Which of the lines in the data below contain the string "moved"? Copy each of them.

(Records contained in a dataset)
·····
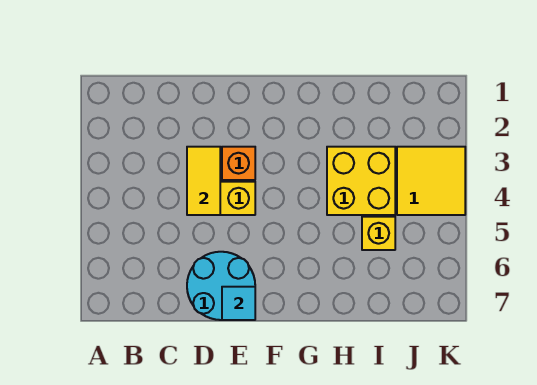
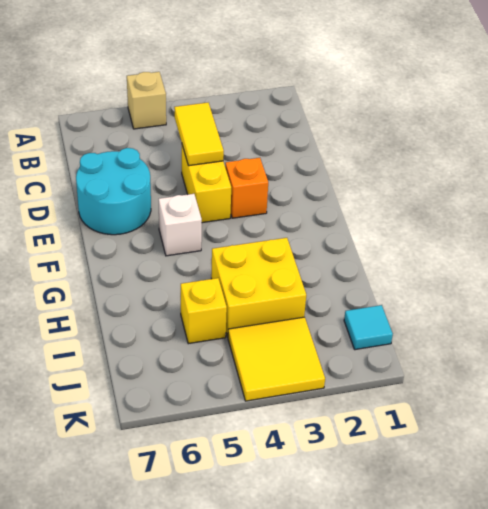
none -> tan 1x1 brick [127,72,166,129]
yellow 1x2 tile [187,147,220,215] -> yellow 1x2 tile turned to [174,103,224,166]
cyan 1x1 tile [222,287,255,320] -> cyan 1x1 tile moved to [344,305,393,350]
none -> white 1x1 brick [159,194,202,256]

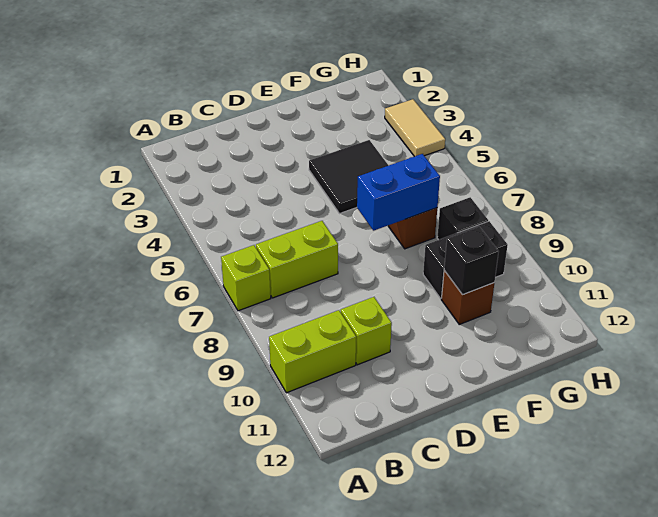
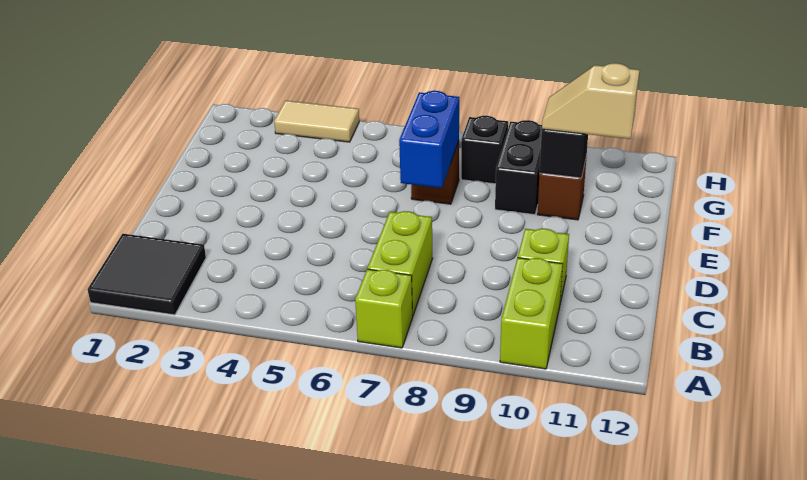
black 2x2 tile [309,140,389,214] -> black 2x2 tile moved to [87,234,206,315]
none -> tan 1x2 slope [542,63,639,139]

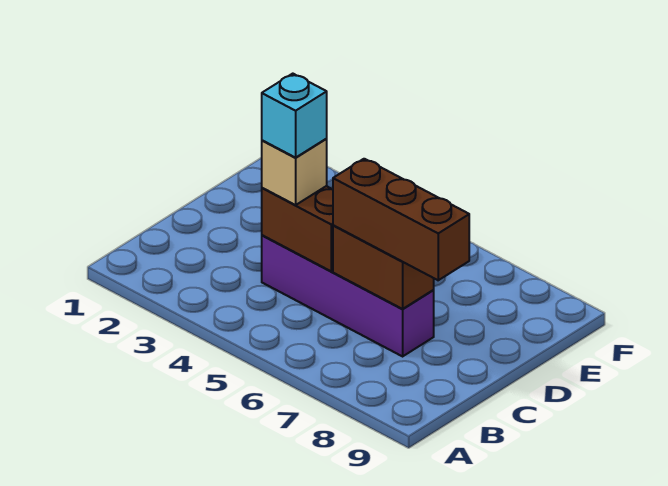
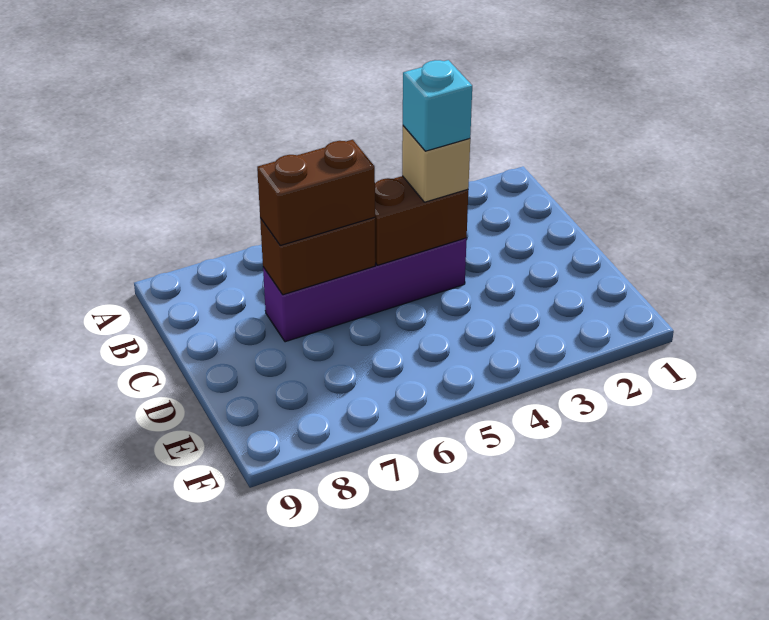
brown 1x3 brick [333,159,469,280] -> brown 1x2 brick [257,140,375,245]

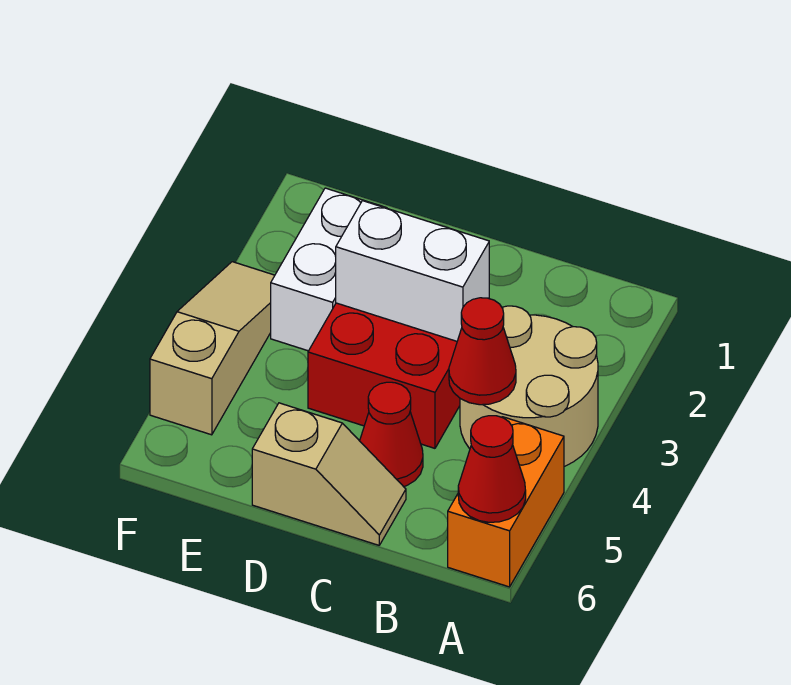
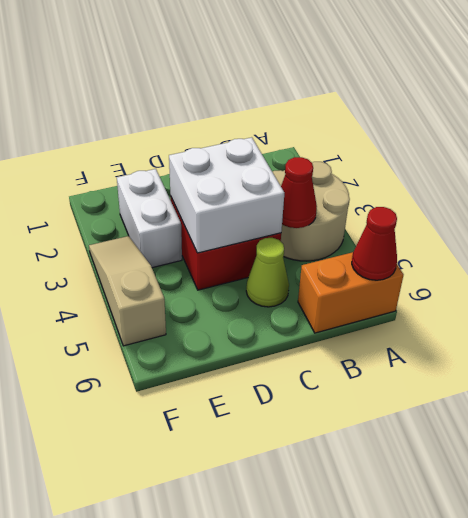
orange 1x2 brick [448,417,564,587] -> orange 1x2 brick turned to [298,252,403,333]
white 1x2 brick [336,201,489,341] -> white 2x2 brick [169,137,284,253]
red 1x1 cone [360,382,423,487] -> lime 1x1 cone [246,238,289,307]
tan 1x2 slope [252,403,406,545] -> none

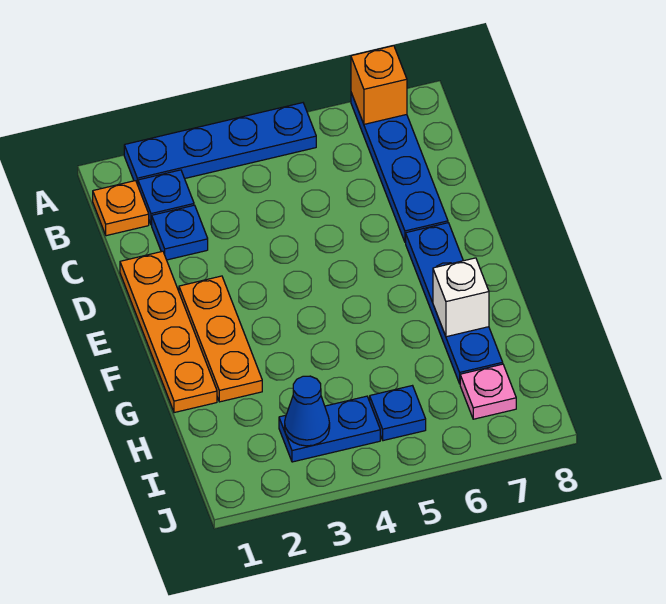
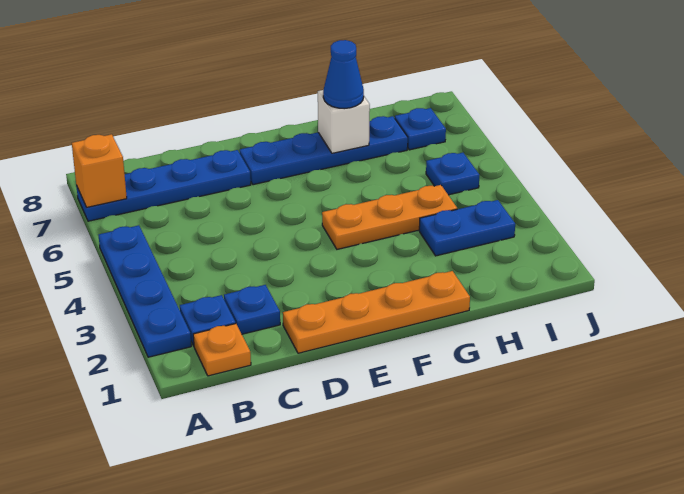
orange 1x3 plate [179,276,262,402] -> orange 1x3 plate moved to [322,185,457,249]
blue 1x2 plate [279,396,380,462] -> blue 1x2 plate turned to [419,200,515,256]
blue 1x1 cone [285,376,330,446] -> blue 1x1 cone moved to [323,40,364,109]
pink 1x1 plate [460,364,516,419] -> blue 1x1 plate [395,108,446,150]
·····
OUTPUT BELOW:
cyan 1x1 tile [222,287,255,320] -> cyan 1x1 tile moved to [344,305,393,350]
black 2x2 tile [309,140,389,214] -> black 2x2 tile moved to [87,234,206,315]
orange 1x3 plate [179,276,262,402] -> orange 1x3 plate moved to [322,185,457,249]
blue 1x1 cone [285,376,330,446] -> blue 1x1 cone moved to [323,40,364,109]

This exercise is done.